WHAT YOU ARE ASKED TO DO:
Each line below from the "TFT pin CS: A4 -> D7" line through the "SONAR1 pin TRIG: D8 -> D10" line, those two included, must be restated word for word; the pictures must not be.

Data entries:

★ ★ ★ ★ ★

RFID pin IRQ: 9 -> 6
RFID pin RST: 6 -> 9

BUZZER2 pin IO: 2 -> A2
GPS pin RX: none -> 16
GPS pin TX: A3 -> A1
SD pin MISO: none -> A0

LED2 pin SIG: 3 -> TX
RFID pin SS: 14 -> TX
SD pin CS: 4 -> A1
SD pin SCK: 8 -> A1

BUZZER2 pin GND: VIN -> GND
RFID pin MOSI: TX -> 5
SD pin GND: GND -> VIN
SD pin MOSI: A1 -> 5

★ ★ ★ ★ ★

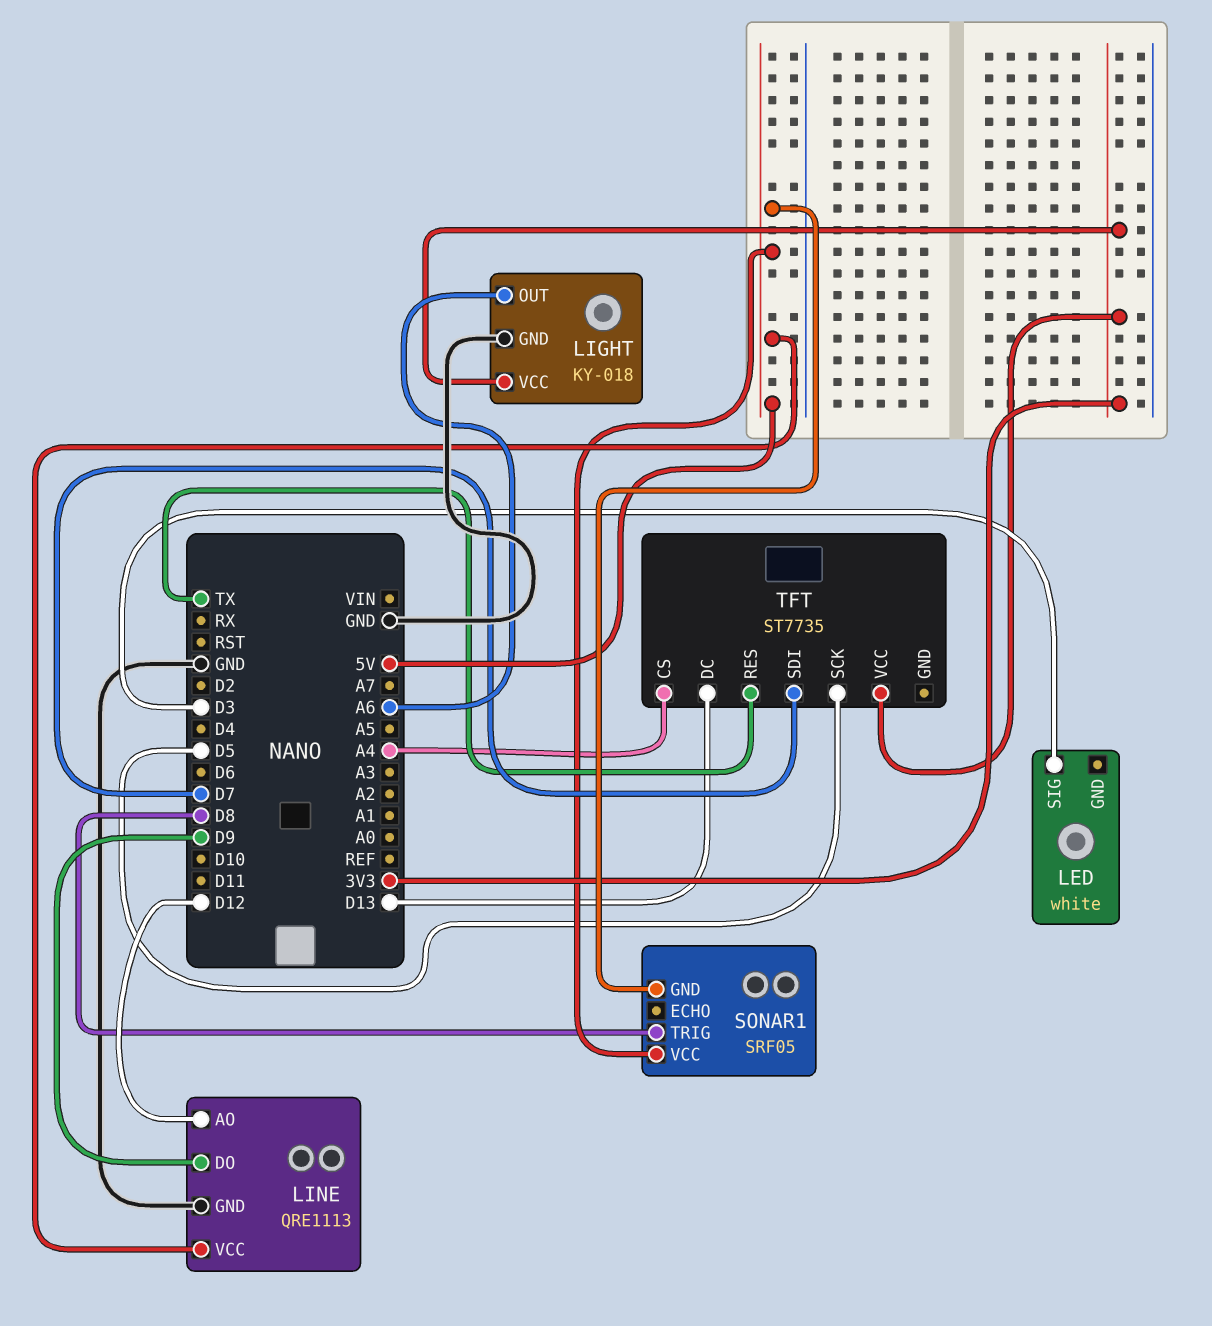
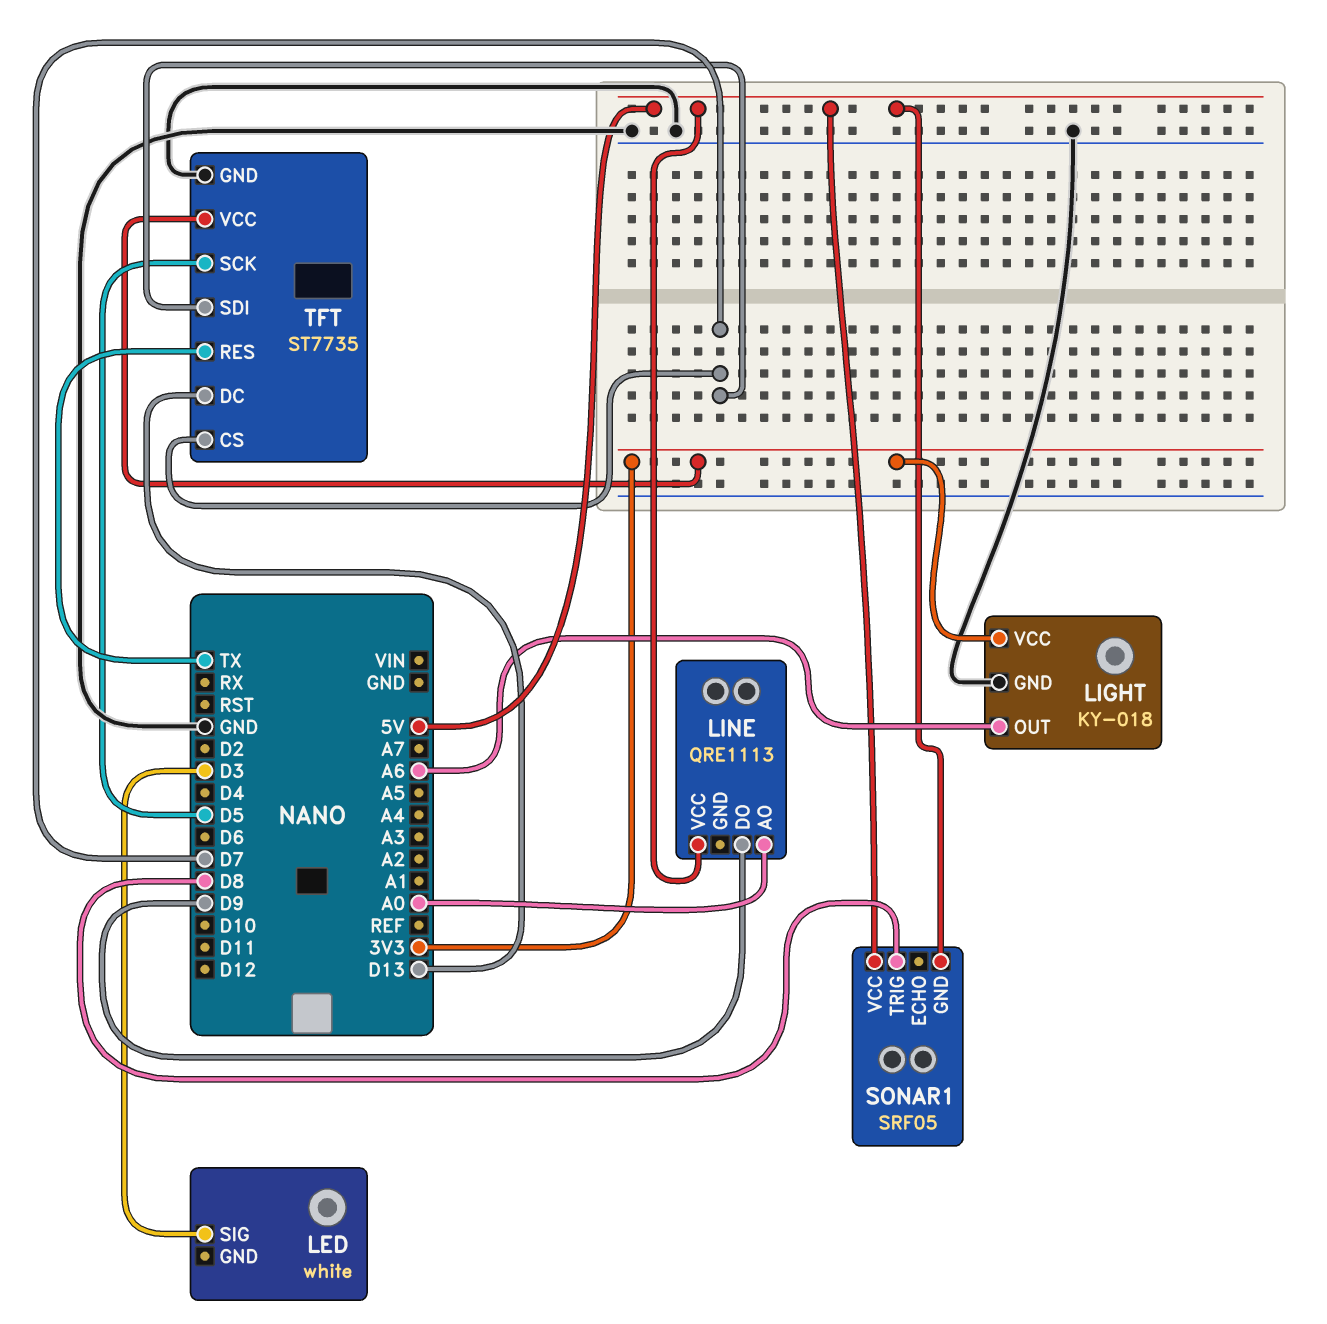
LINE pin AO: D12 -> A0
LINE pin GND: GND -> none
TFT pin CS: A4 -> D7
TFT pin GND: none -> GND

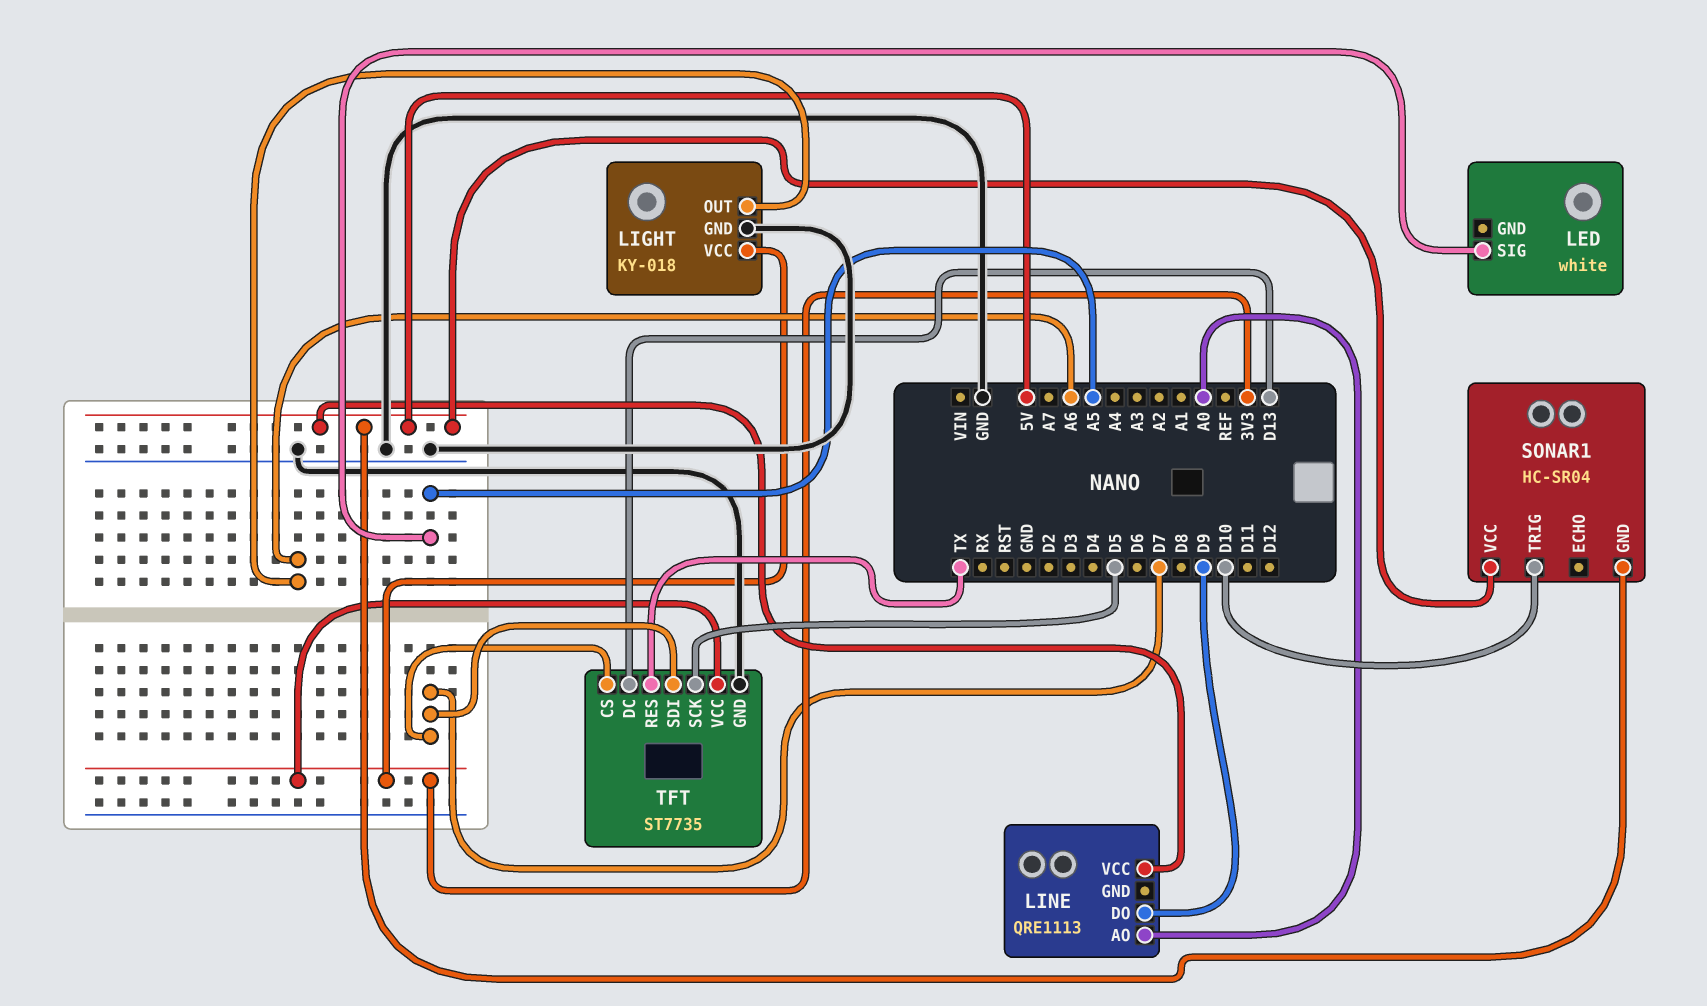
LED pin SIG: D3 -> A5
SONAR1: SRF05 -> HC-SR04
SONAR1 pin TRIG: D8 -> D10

★ ★ ★ ★ ★

EXERCISE SOLUTION:
TFT pin CS: A4 -> D7
TFT pin GND: none -> GND

LED pin SIG: D3 -> A5
SONAR1: SRF05 -> HC-SR04
SONAR1 pin TRIG: D8 -> D10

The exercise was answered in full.